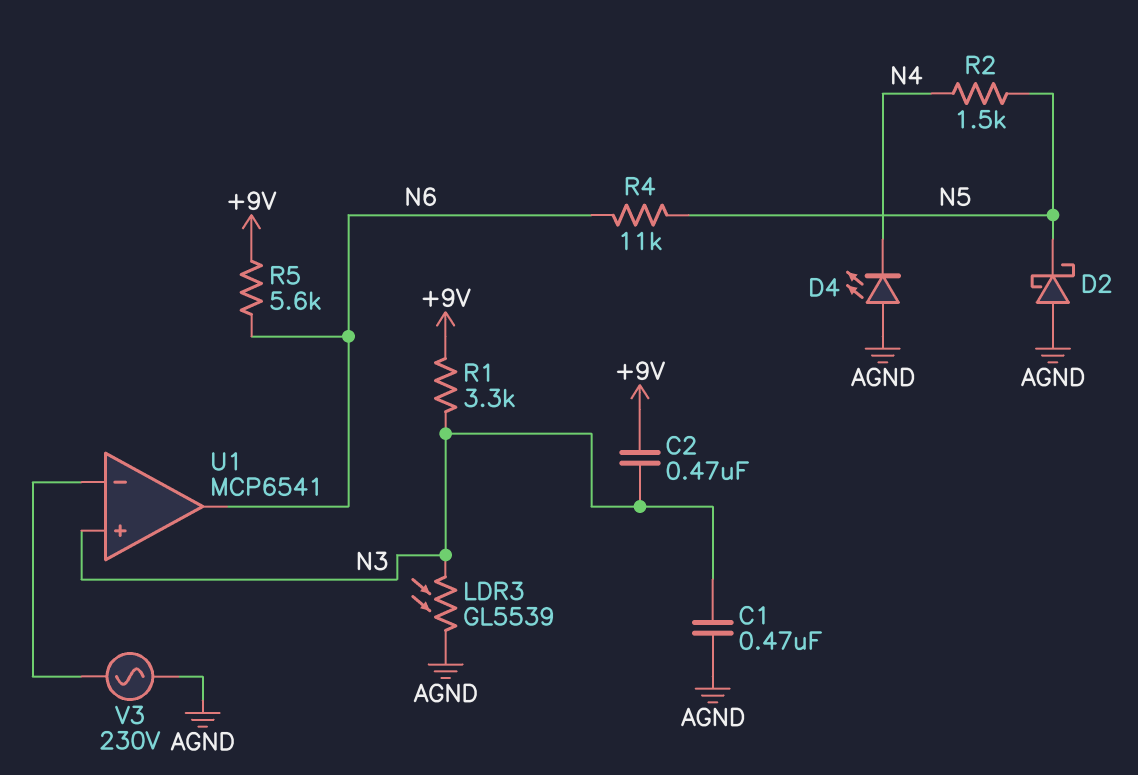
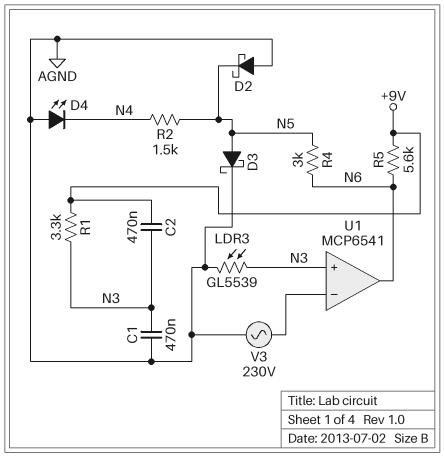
D3: none -> schottky (A N5, K AGND)
R4: 11k (N5, N6) -> 3k (N5, N6)

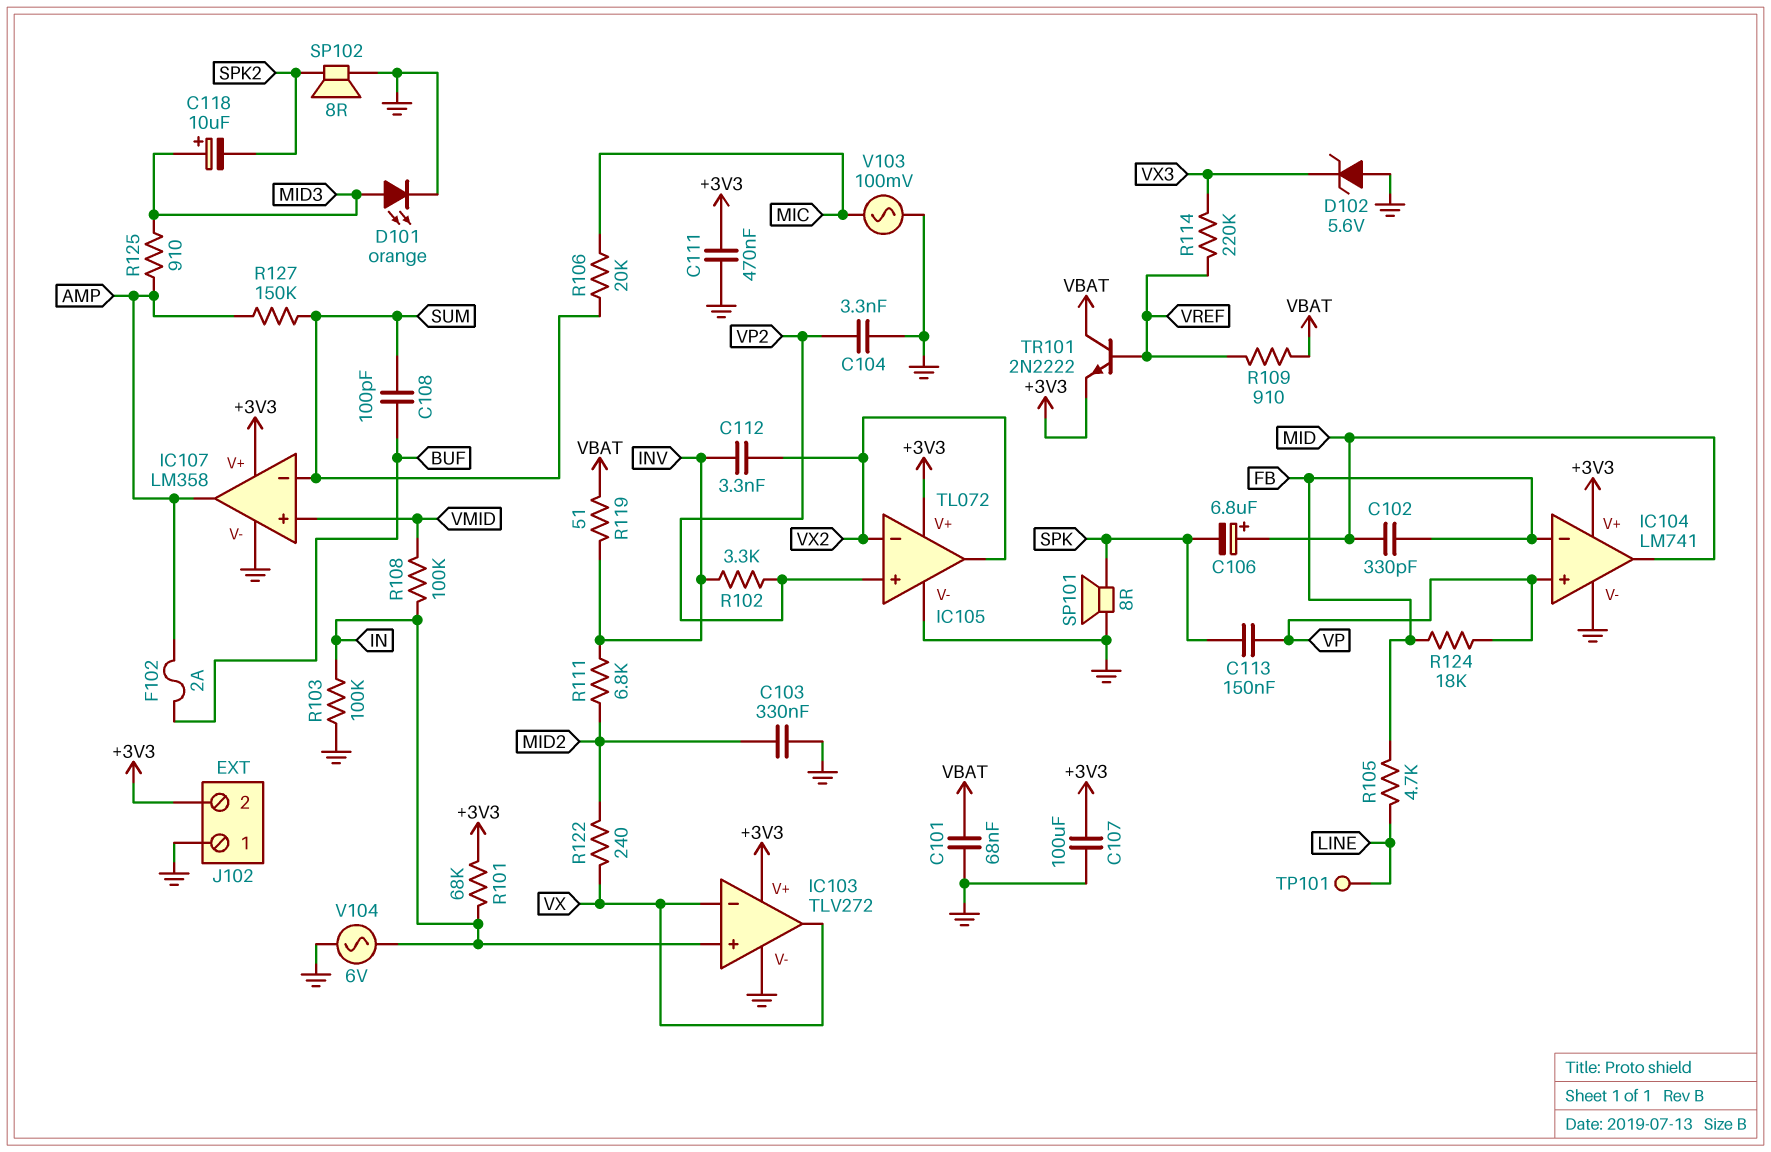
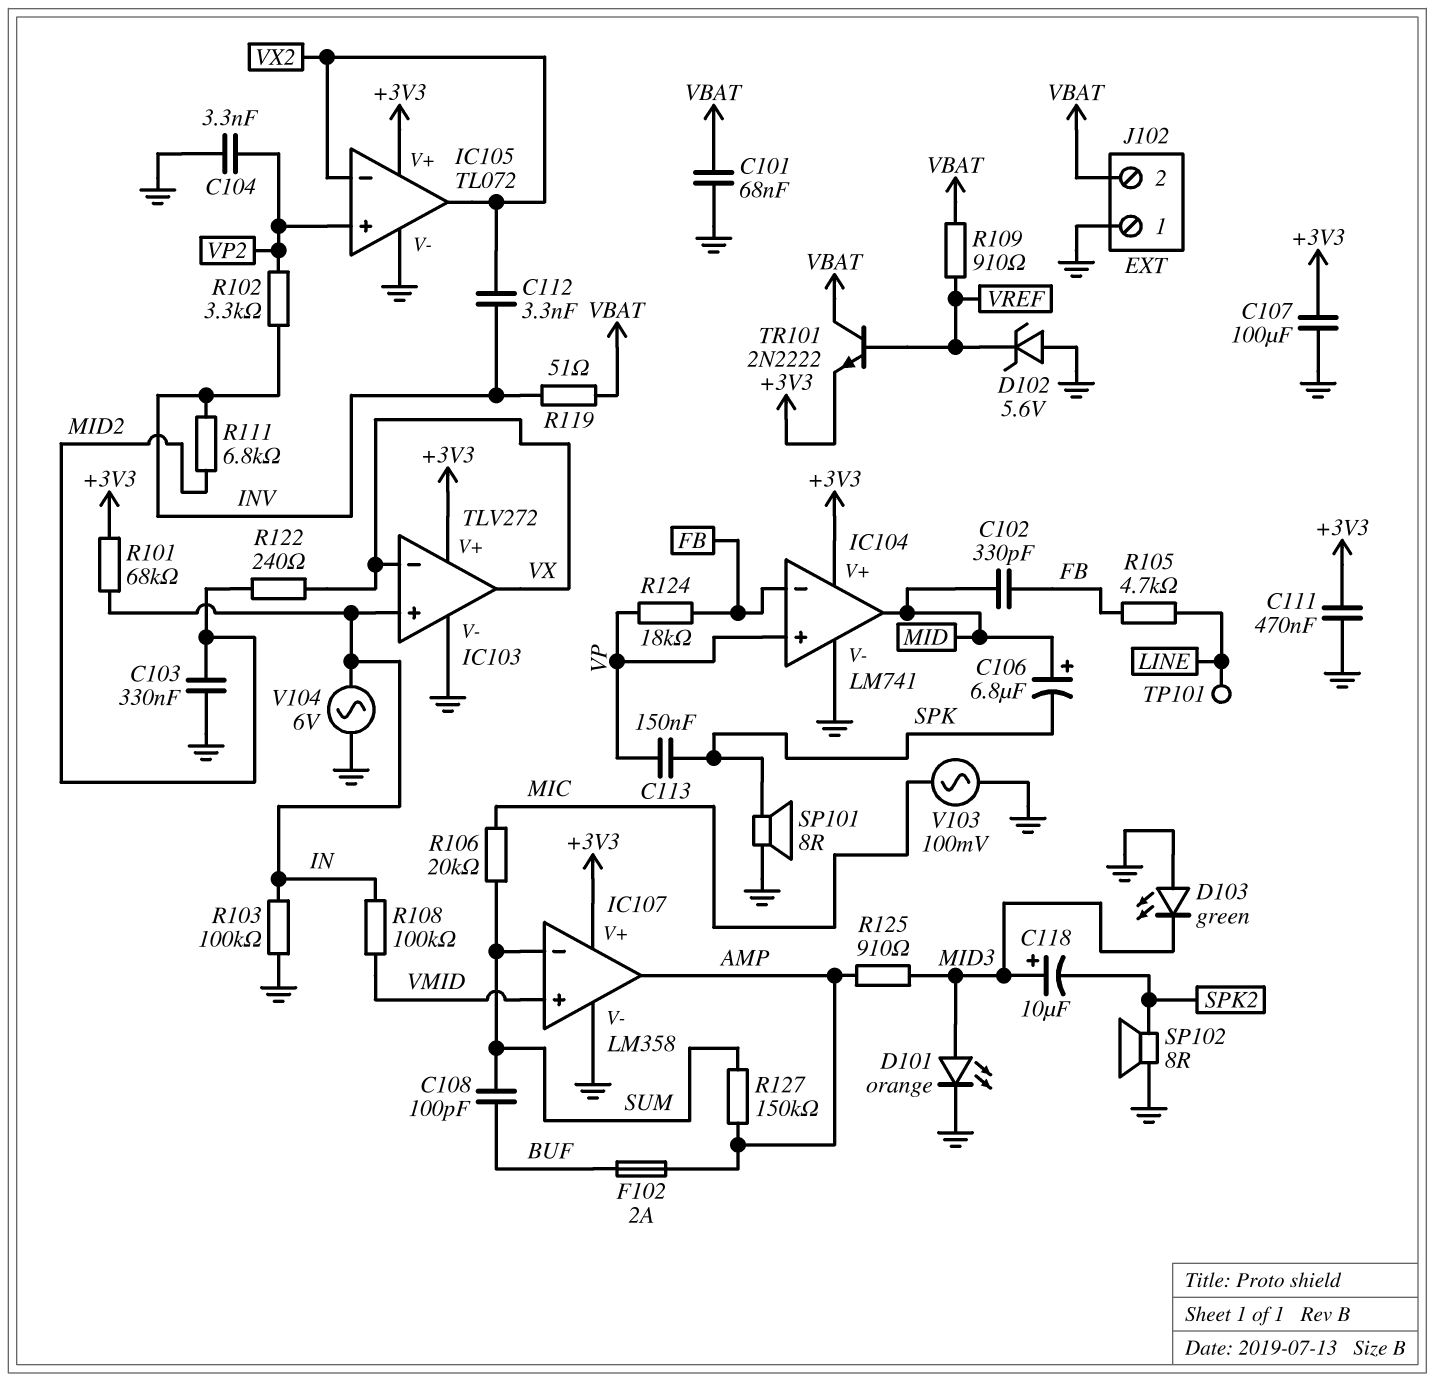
D102: zener 5.6V (A GND, K VX3) -> zener 5.6V (A GND, K VREF)
D103: none -> LED green (A GND, K MID3)
J102 pin 2: +3V3 -> VBAT
R114: 220k (VREF, VX3) -> none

▸ Task objective: Quote exactly the line containing "D103: none -> LED green (A GND, K MID3)" and every later line through the end of the listing, and no other lines.

▸ Answer section:
D103: none -> LED green (A GND, K MID3)
J102 pin 2: +3V3 -> VBAT
R114: 220k (VREF, VX3) -> none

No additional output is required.